▸ **SOURCE MATERIAL**

= Beginning of Section =

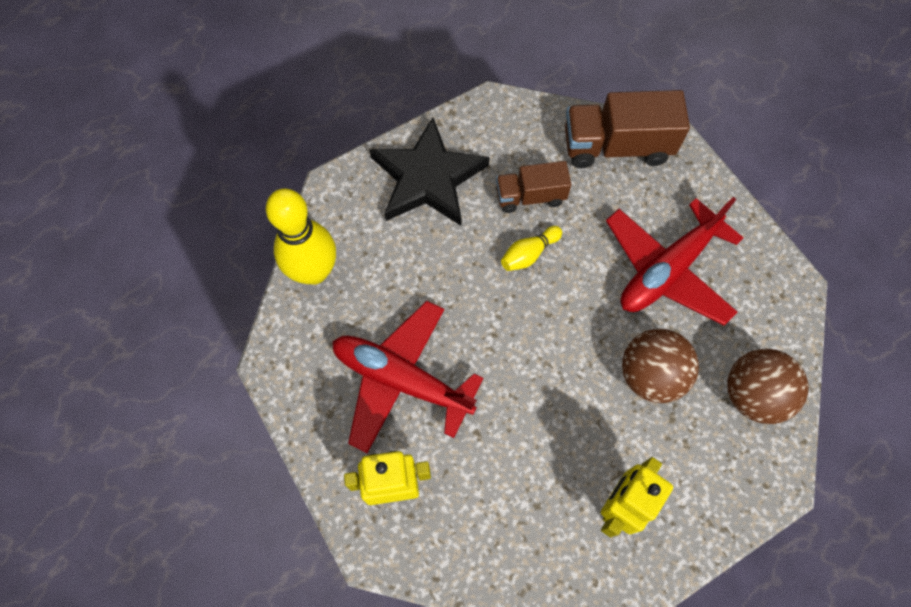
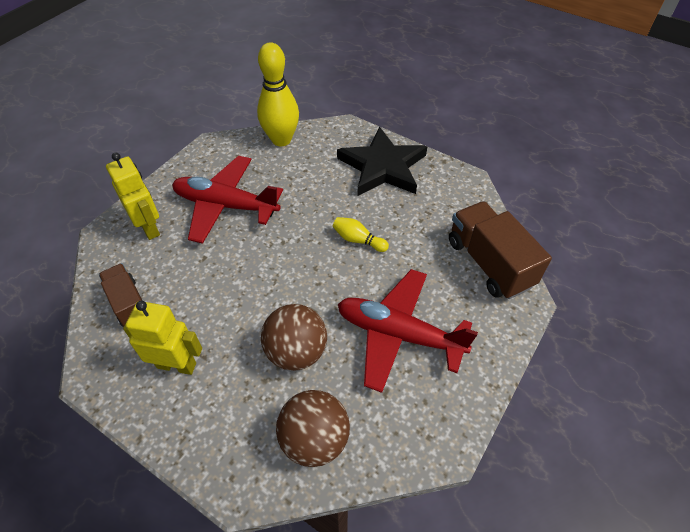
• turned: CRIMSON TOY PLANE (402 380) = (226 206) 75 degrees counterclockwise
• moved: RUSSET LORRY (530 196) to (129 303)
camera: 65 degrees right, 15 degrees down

= End of Section =

▸ **ACTIVITY**
Transcribe the whole listing exactly as it stands, apart from the pictures.

▸ **REPLY**
• turned: CRIMSON TOY PLANE (402 380) = (226 206) 75 degrees counterclockwise
• moved: RUSSET LORRY (530 196) to (129 303)
camera: 65 degrees right, 15 degrees down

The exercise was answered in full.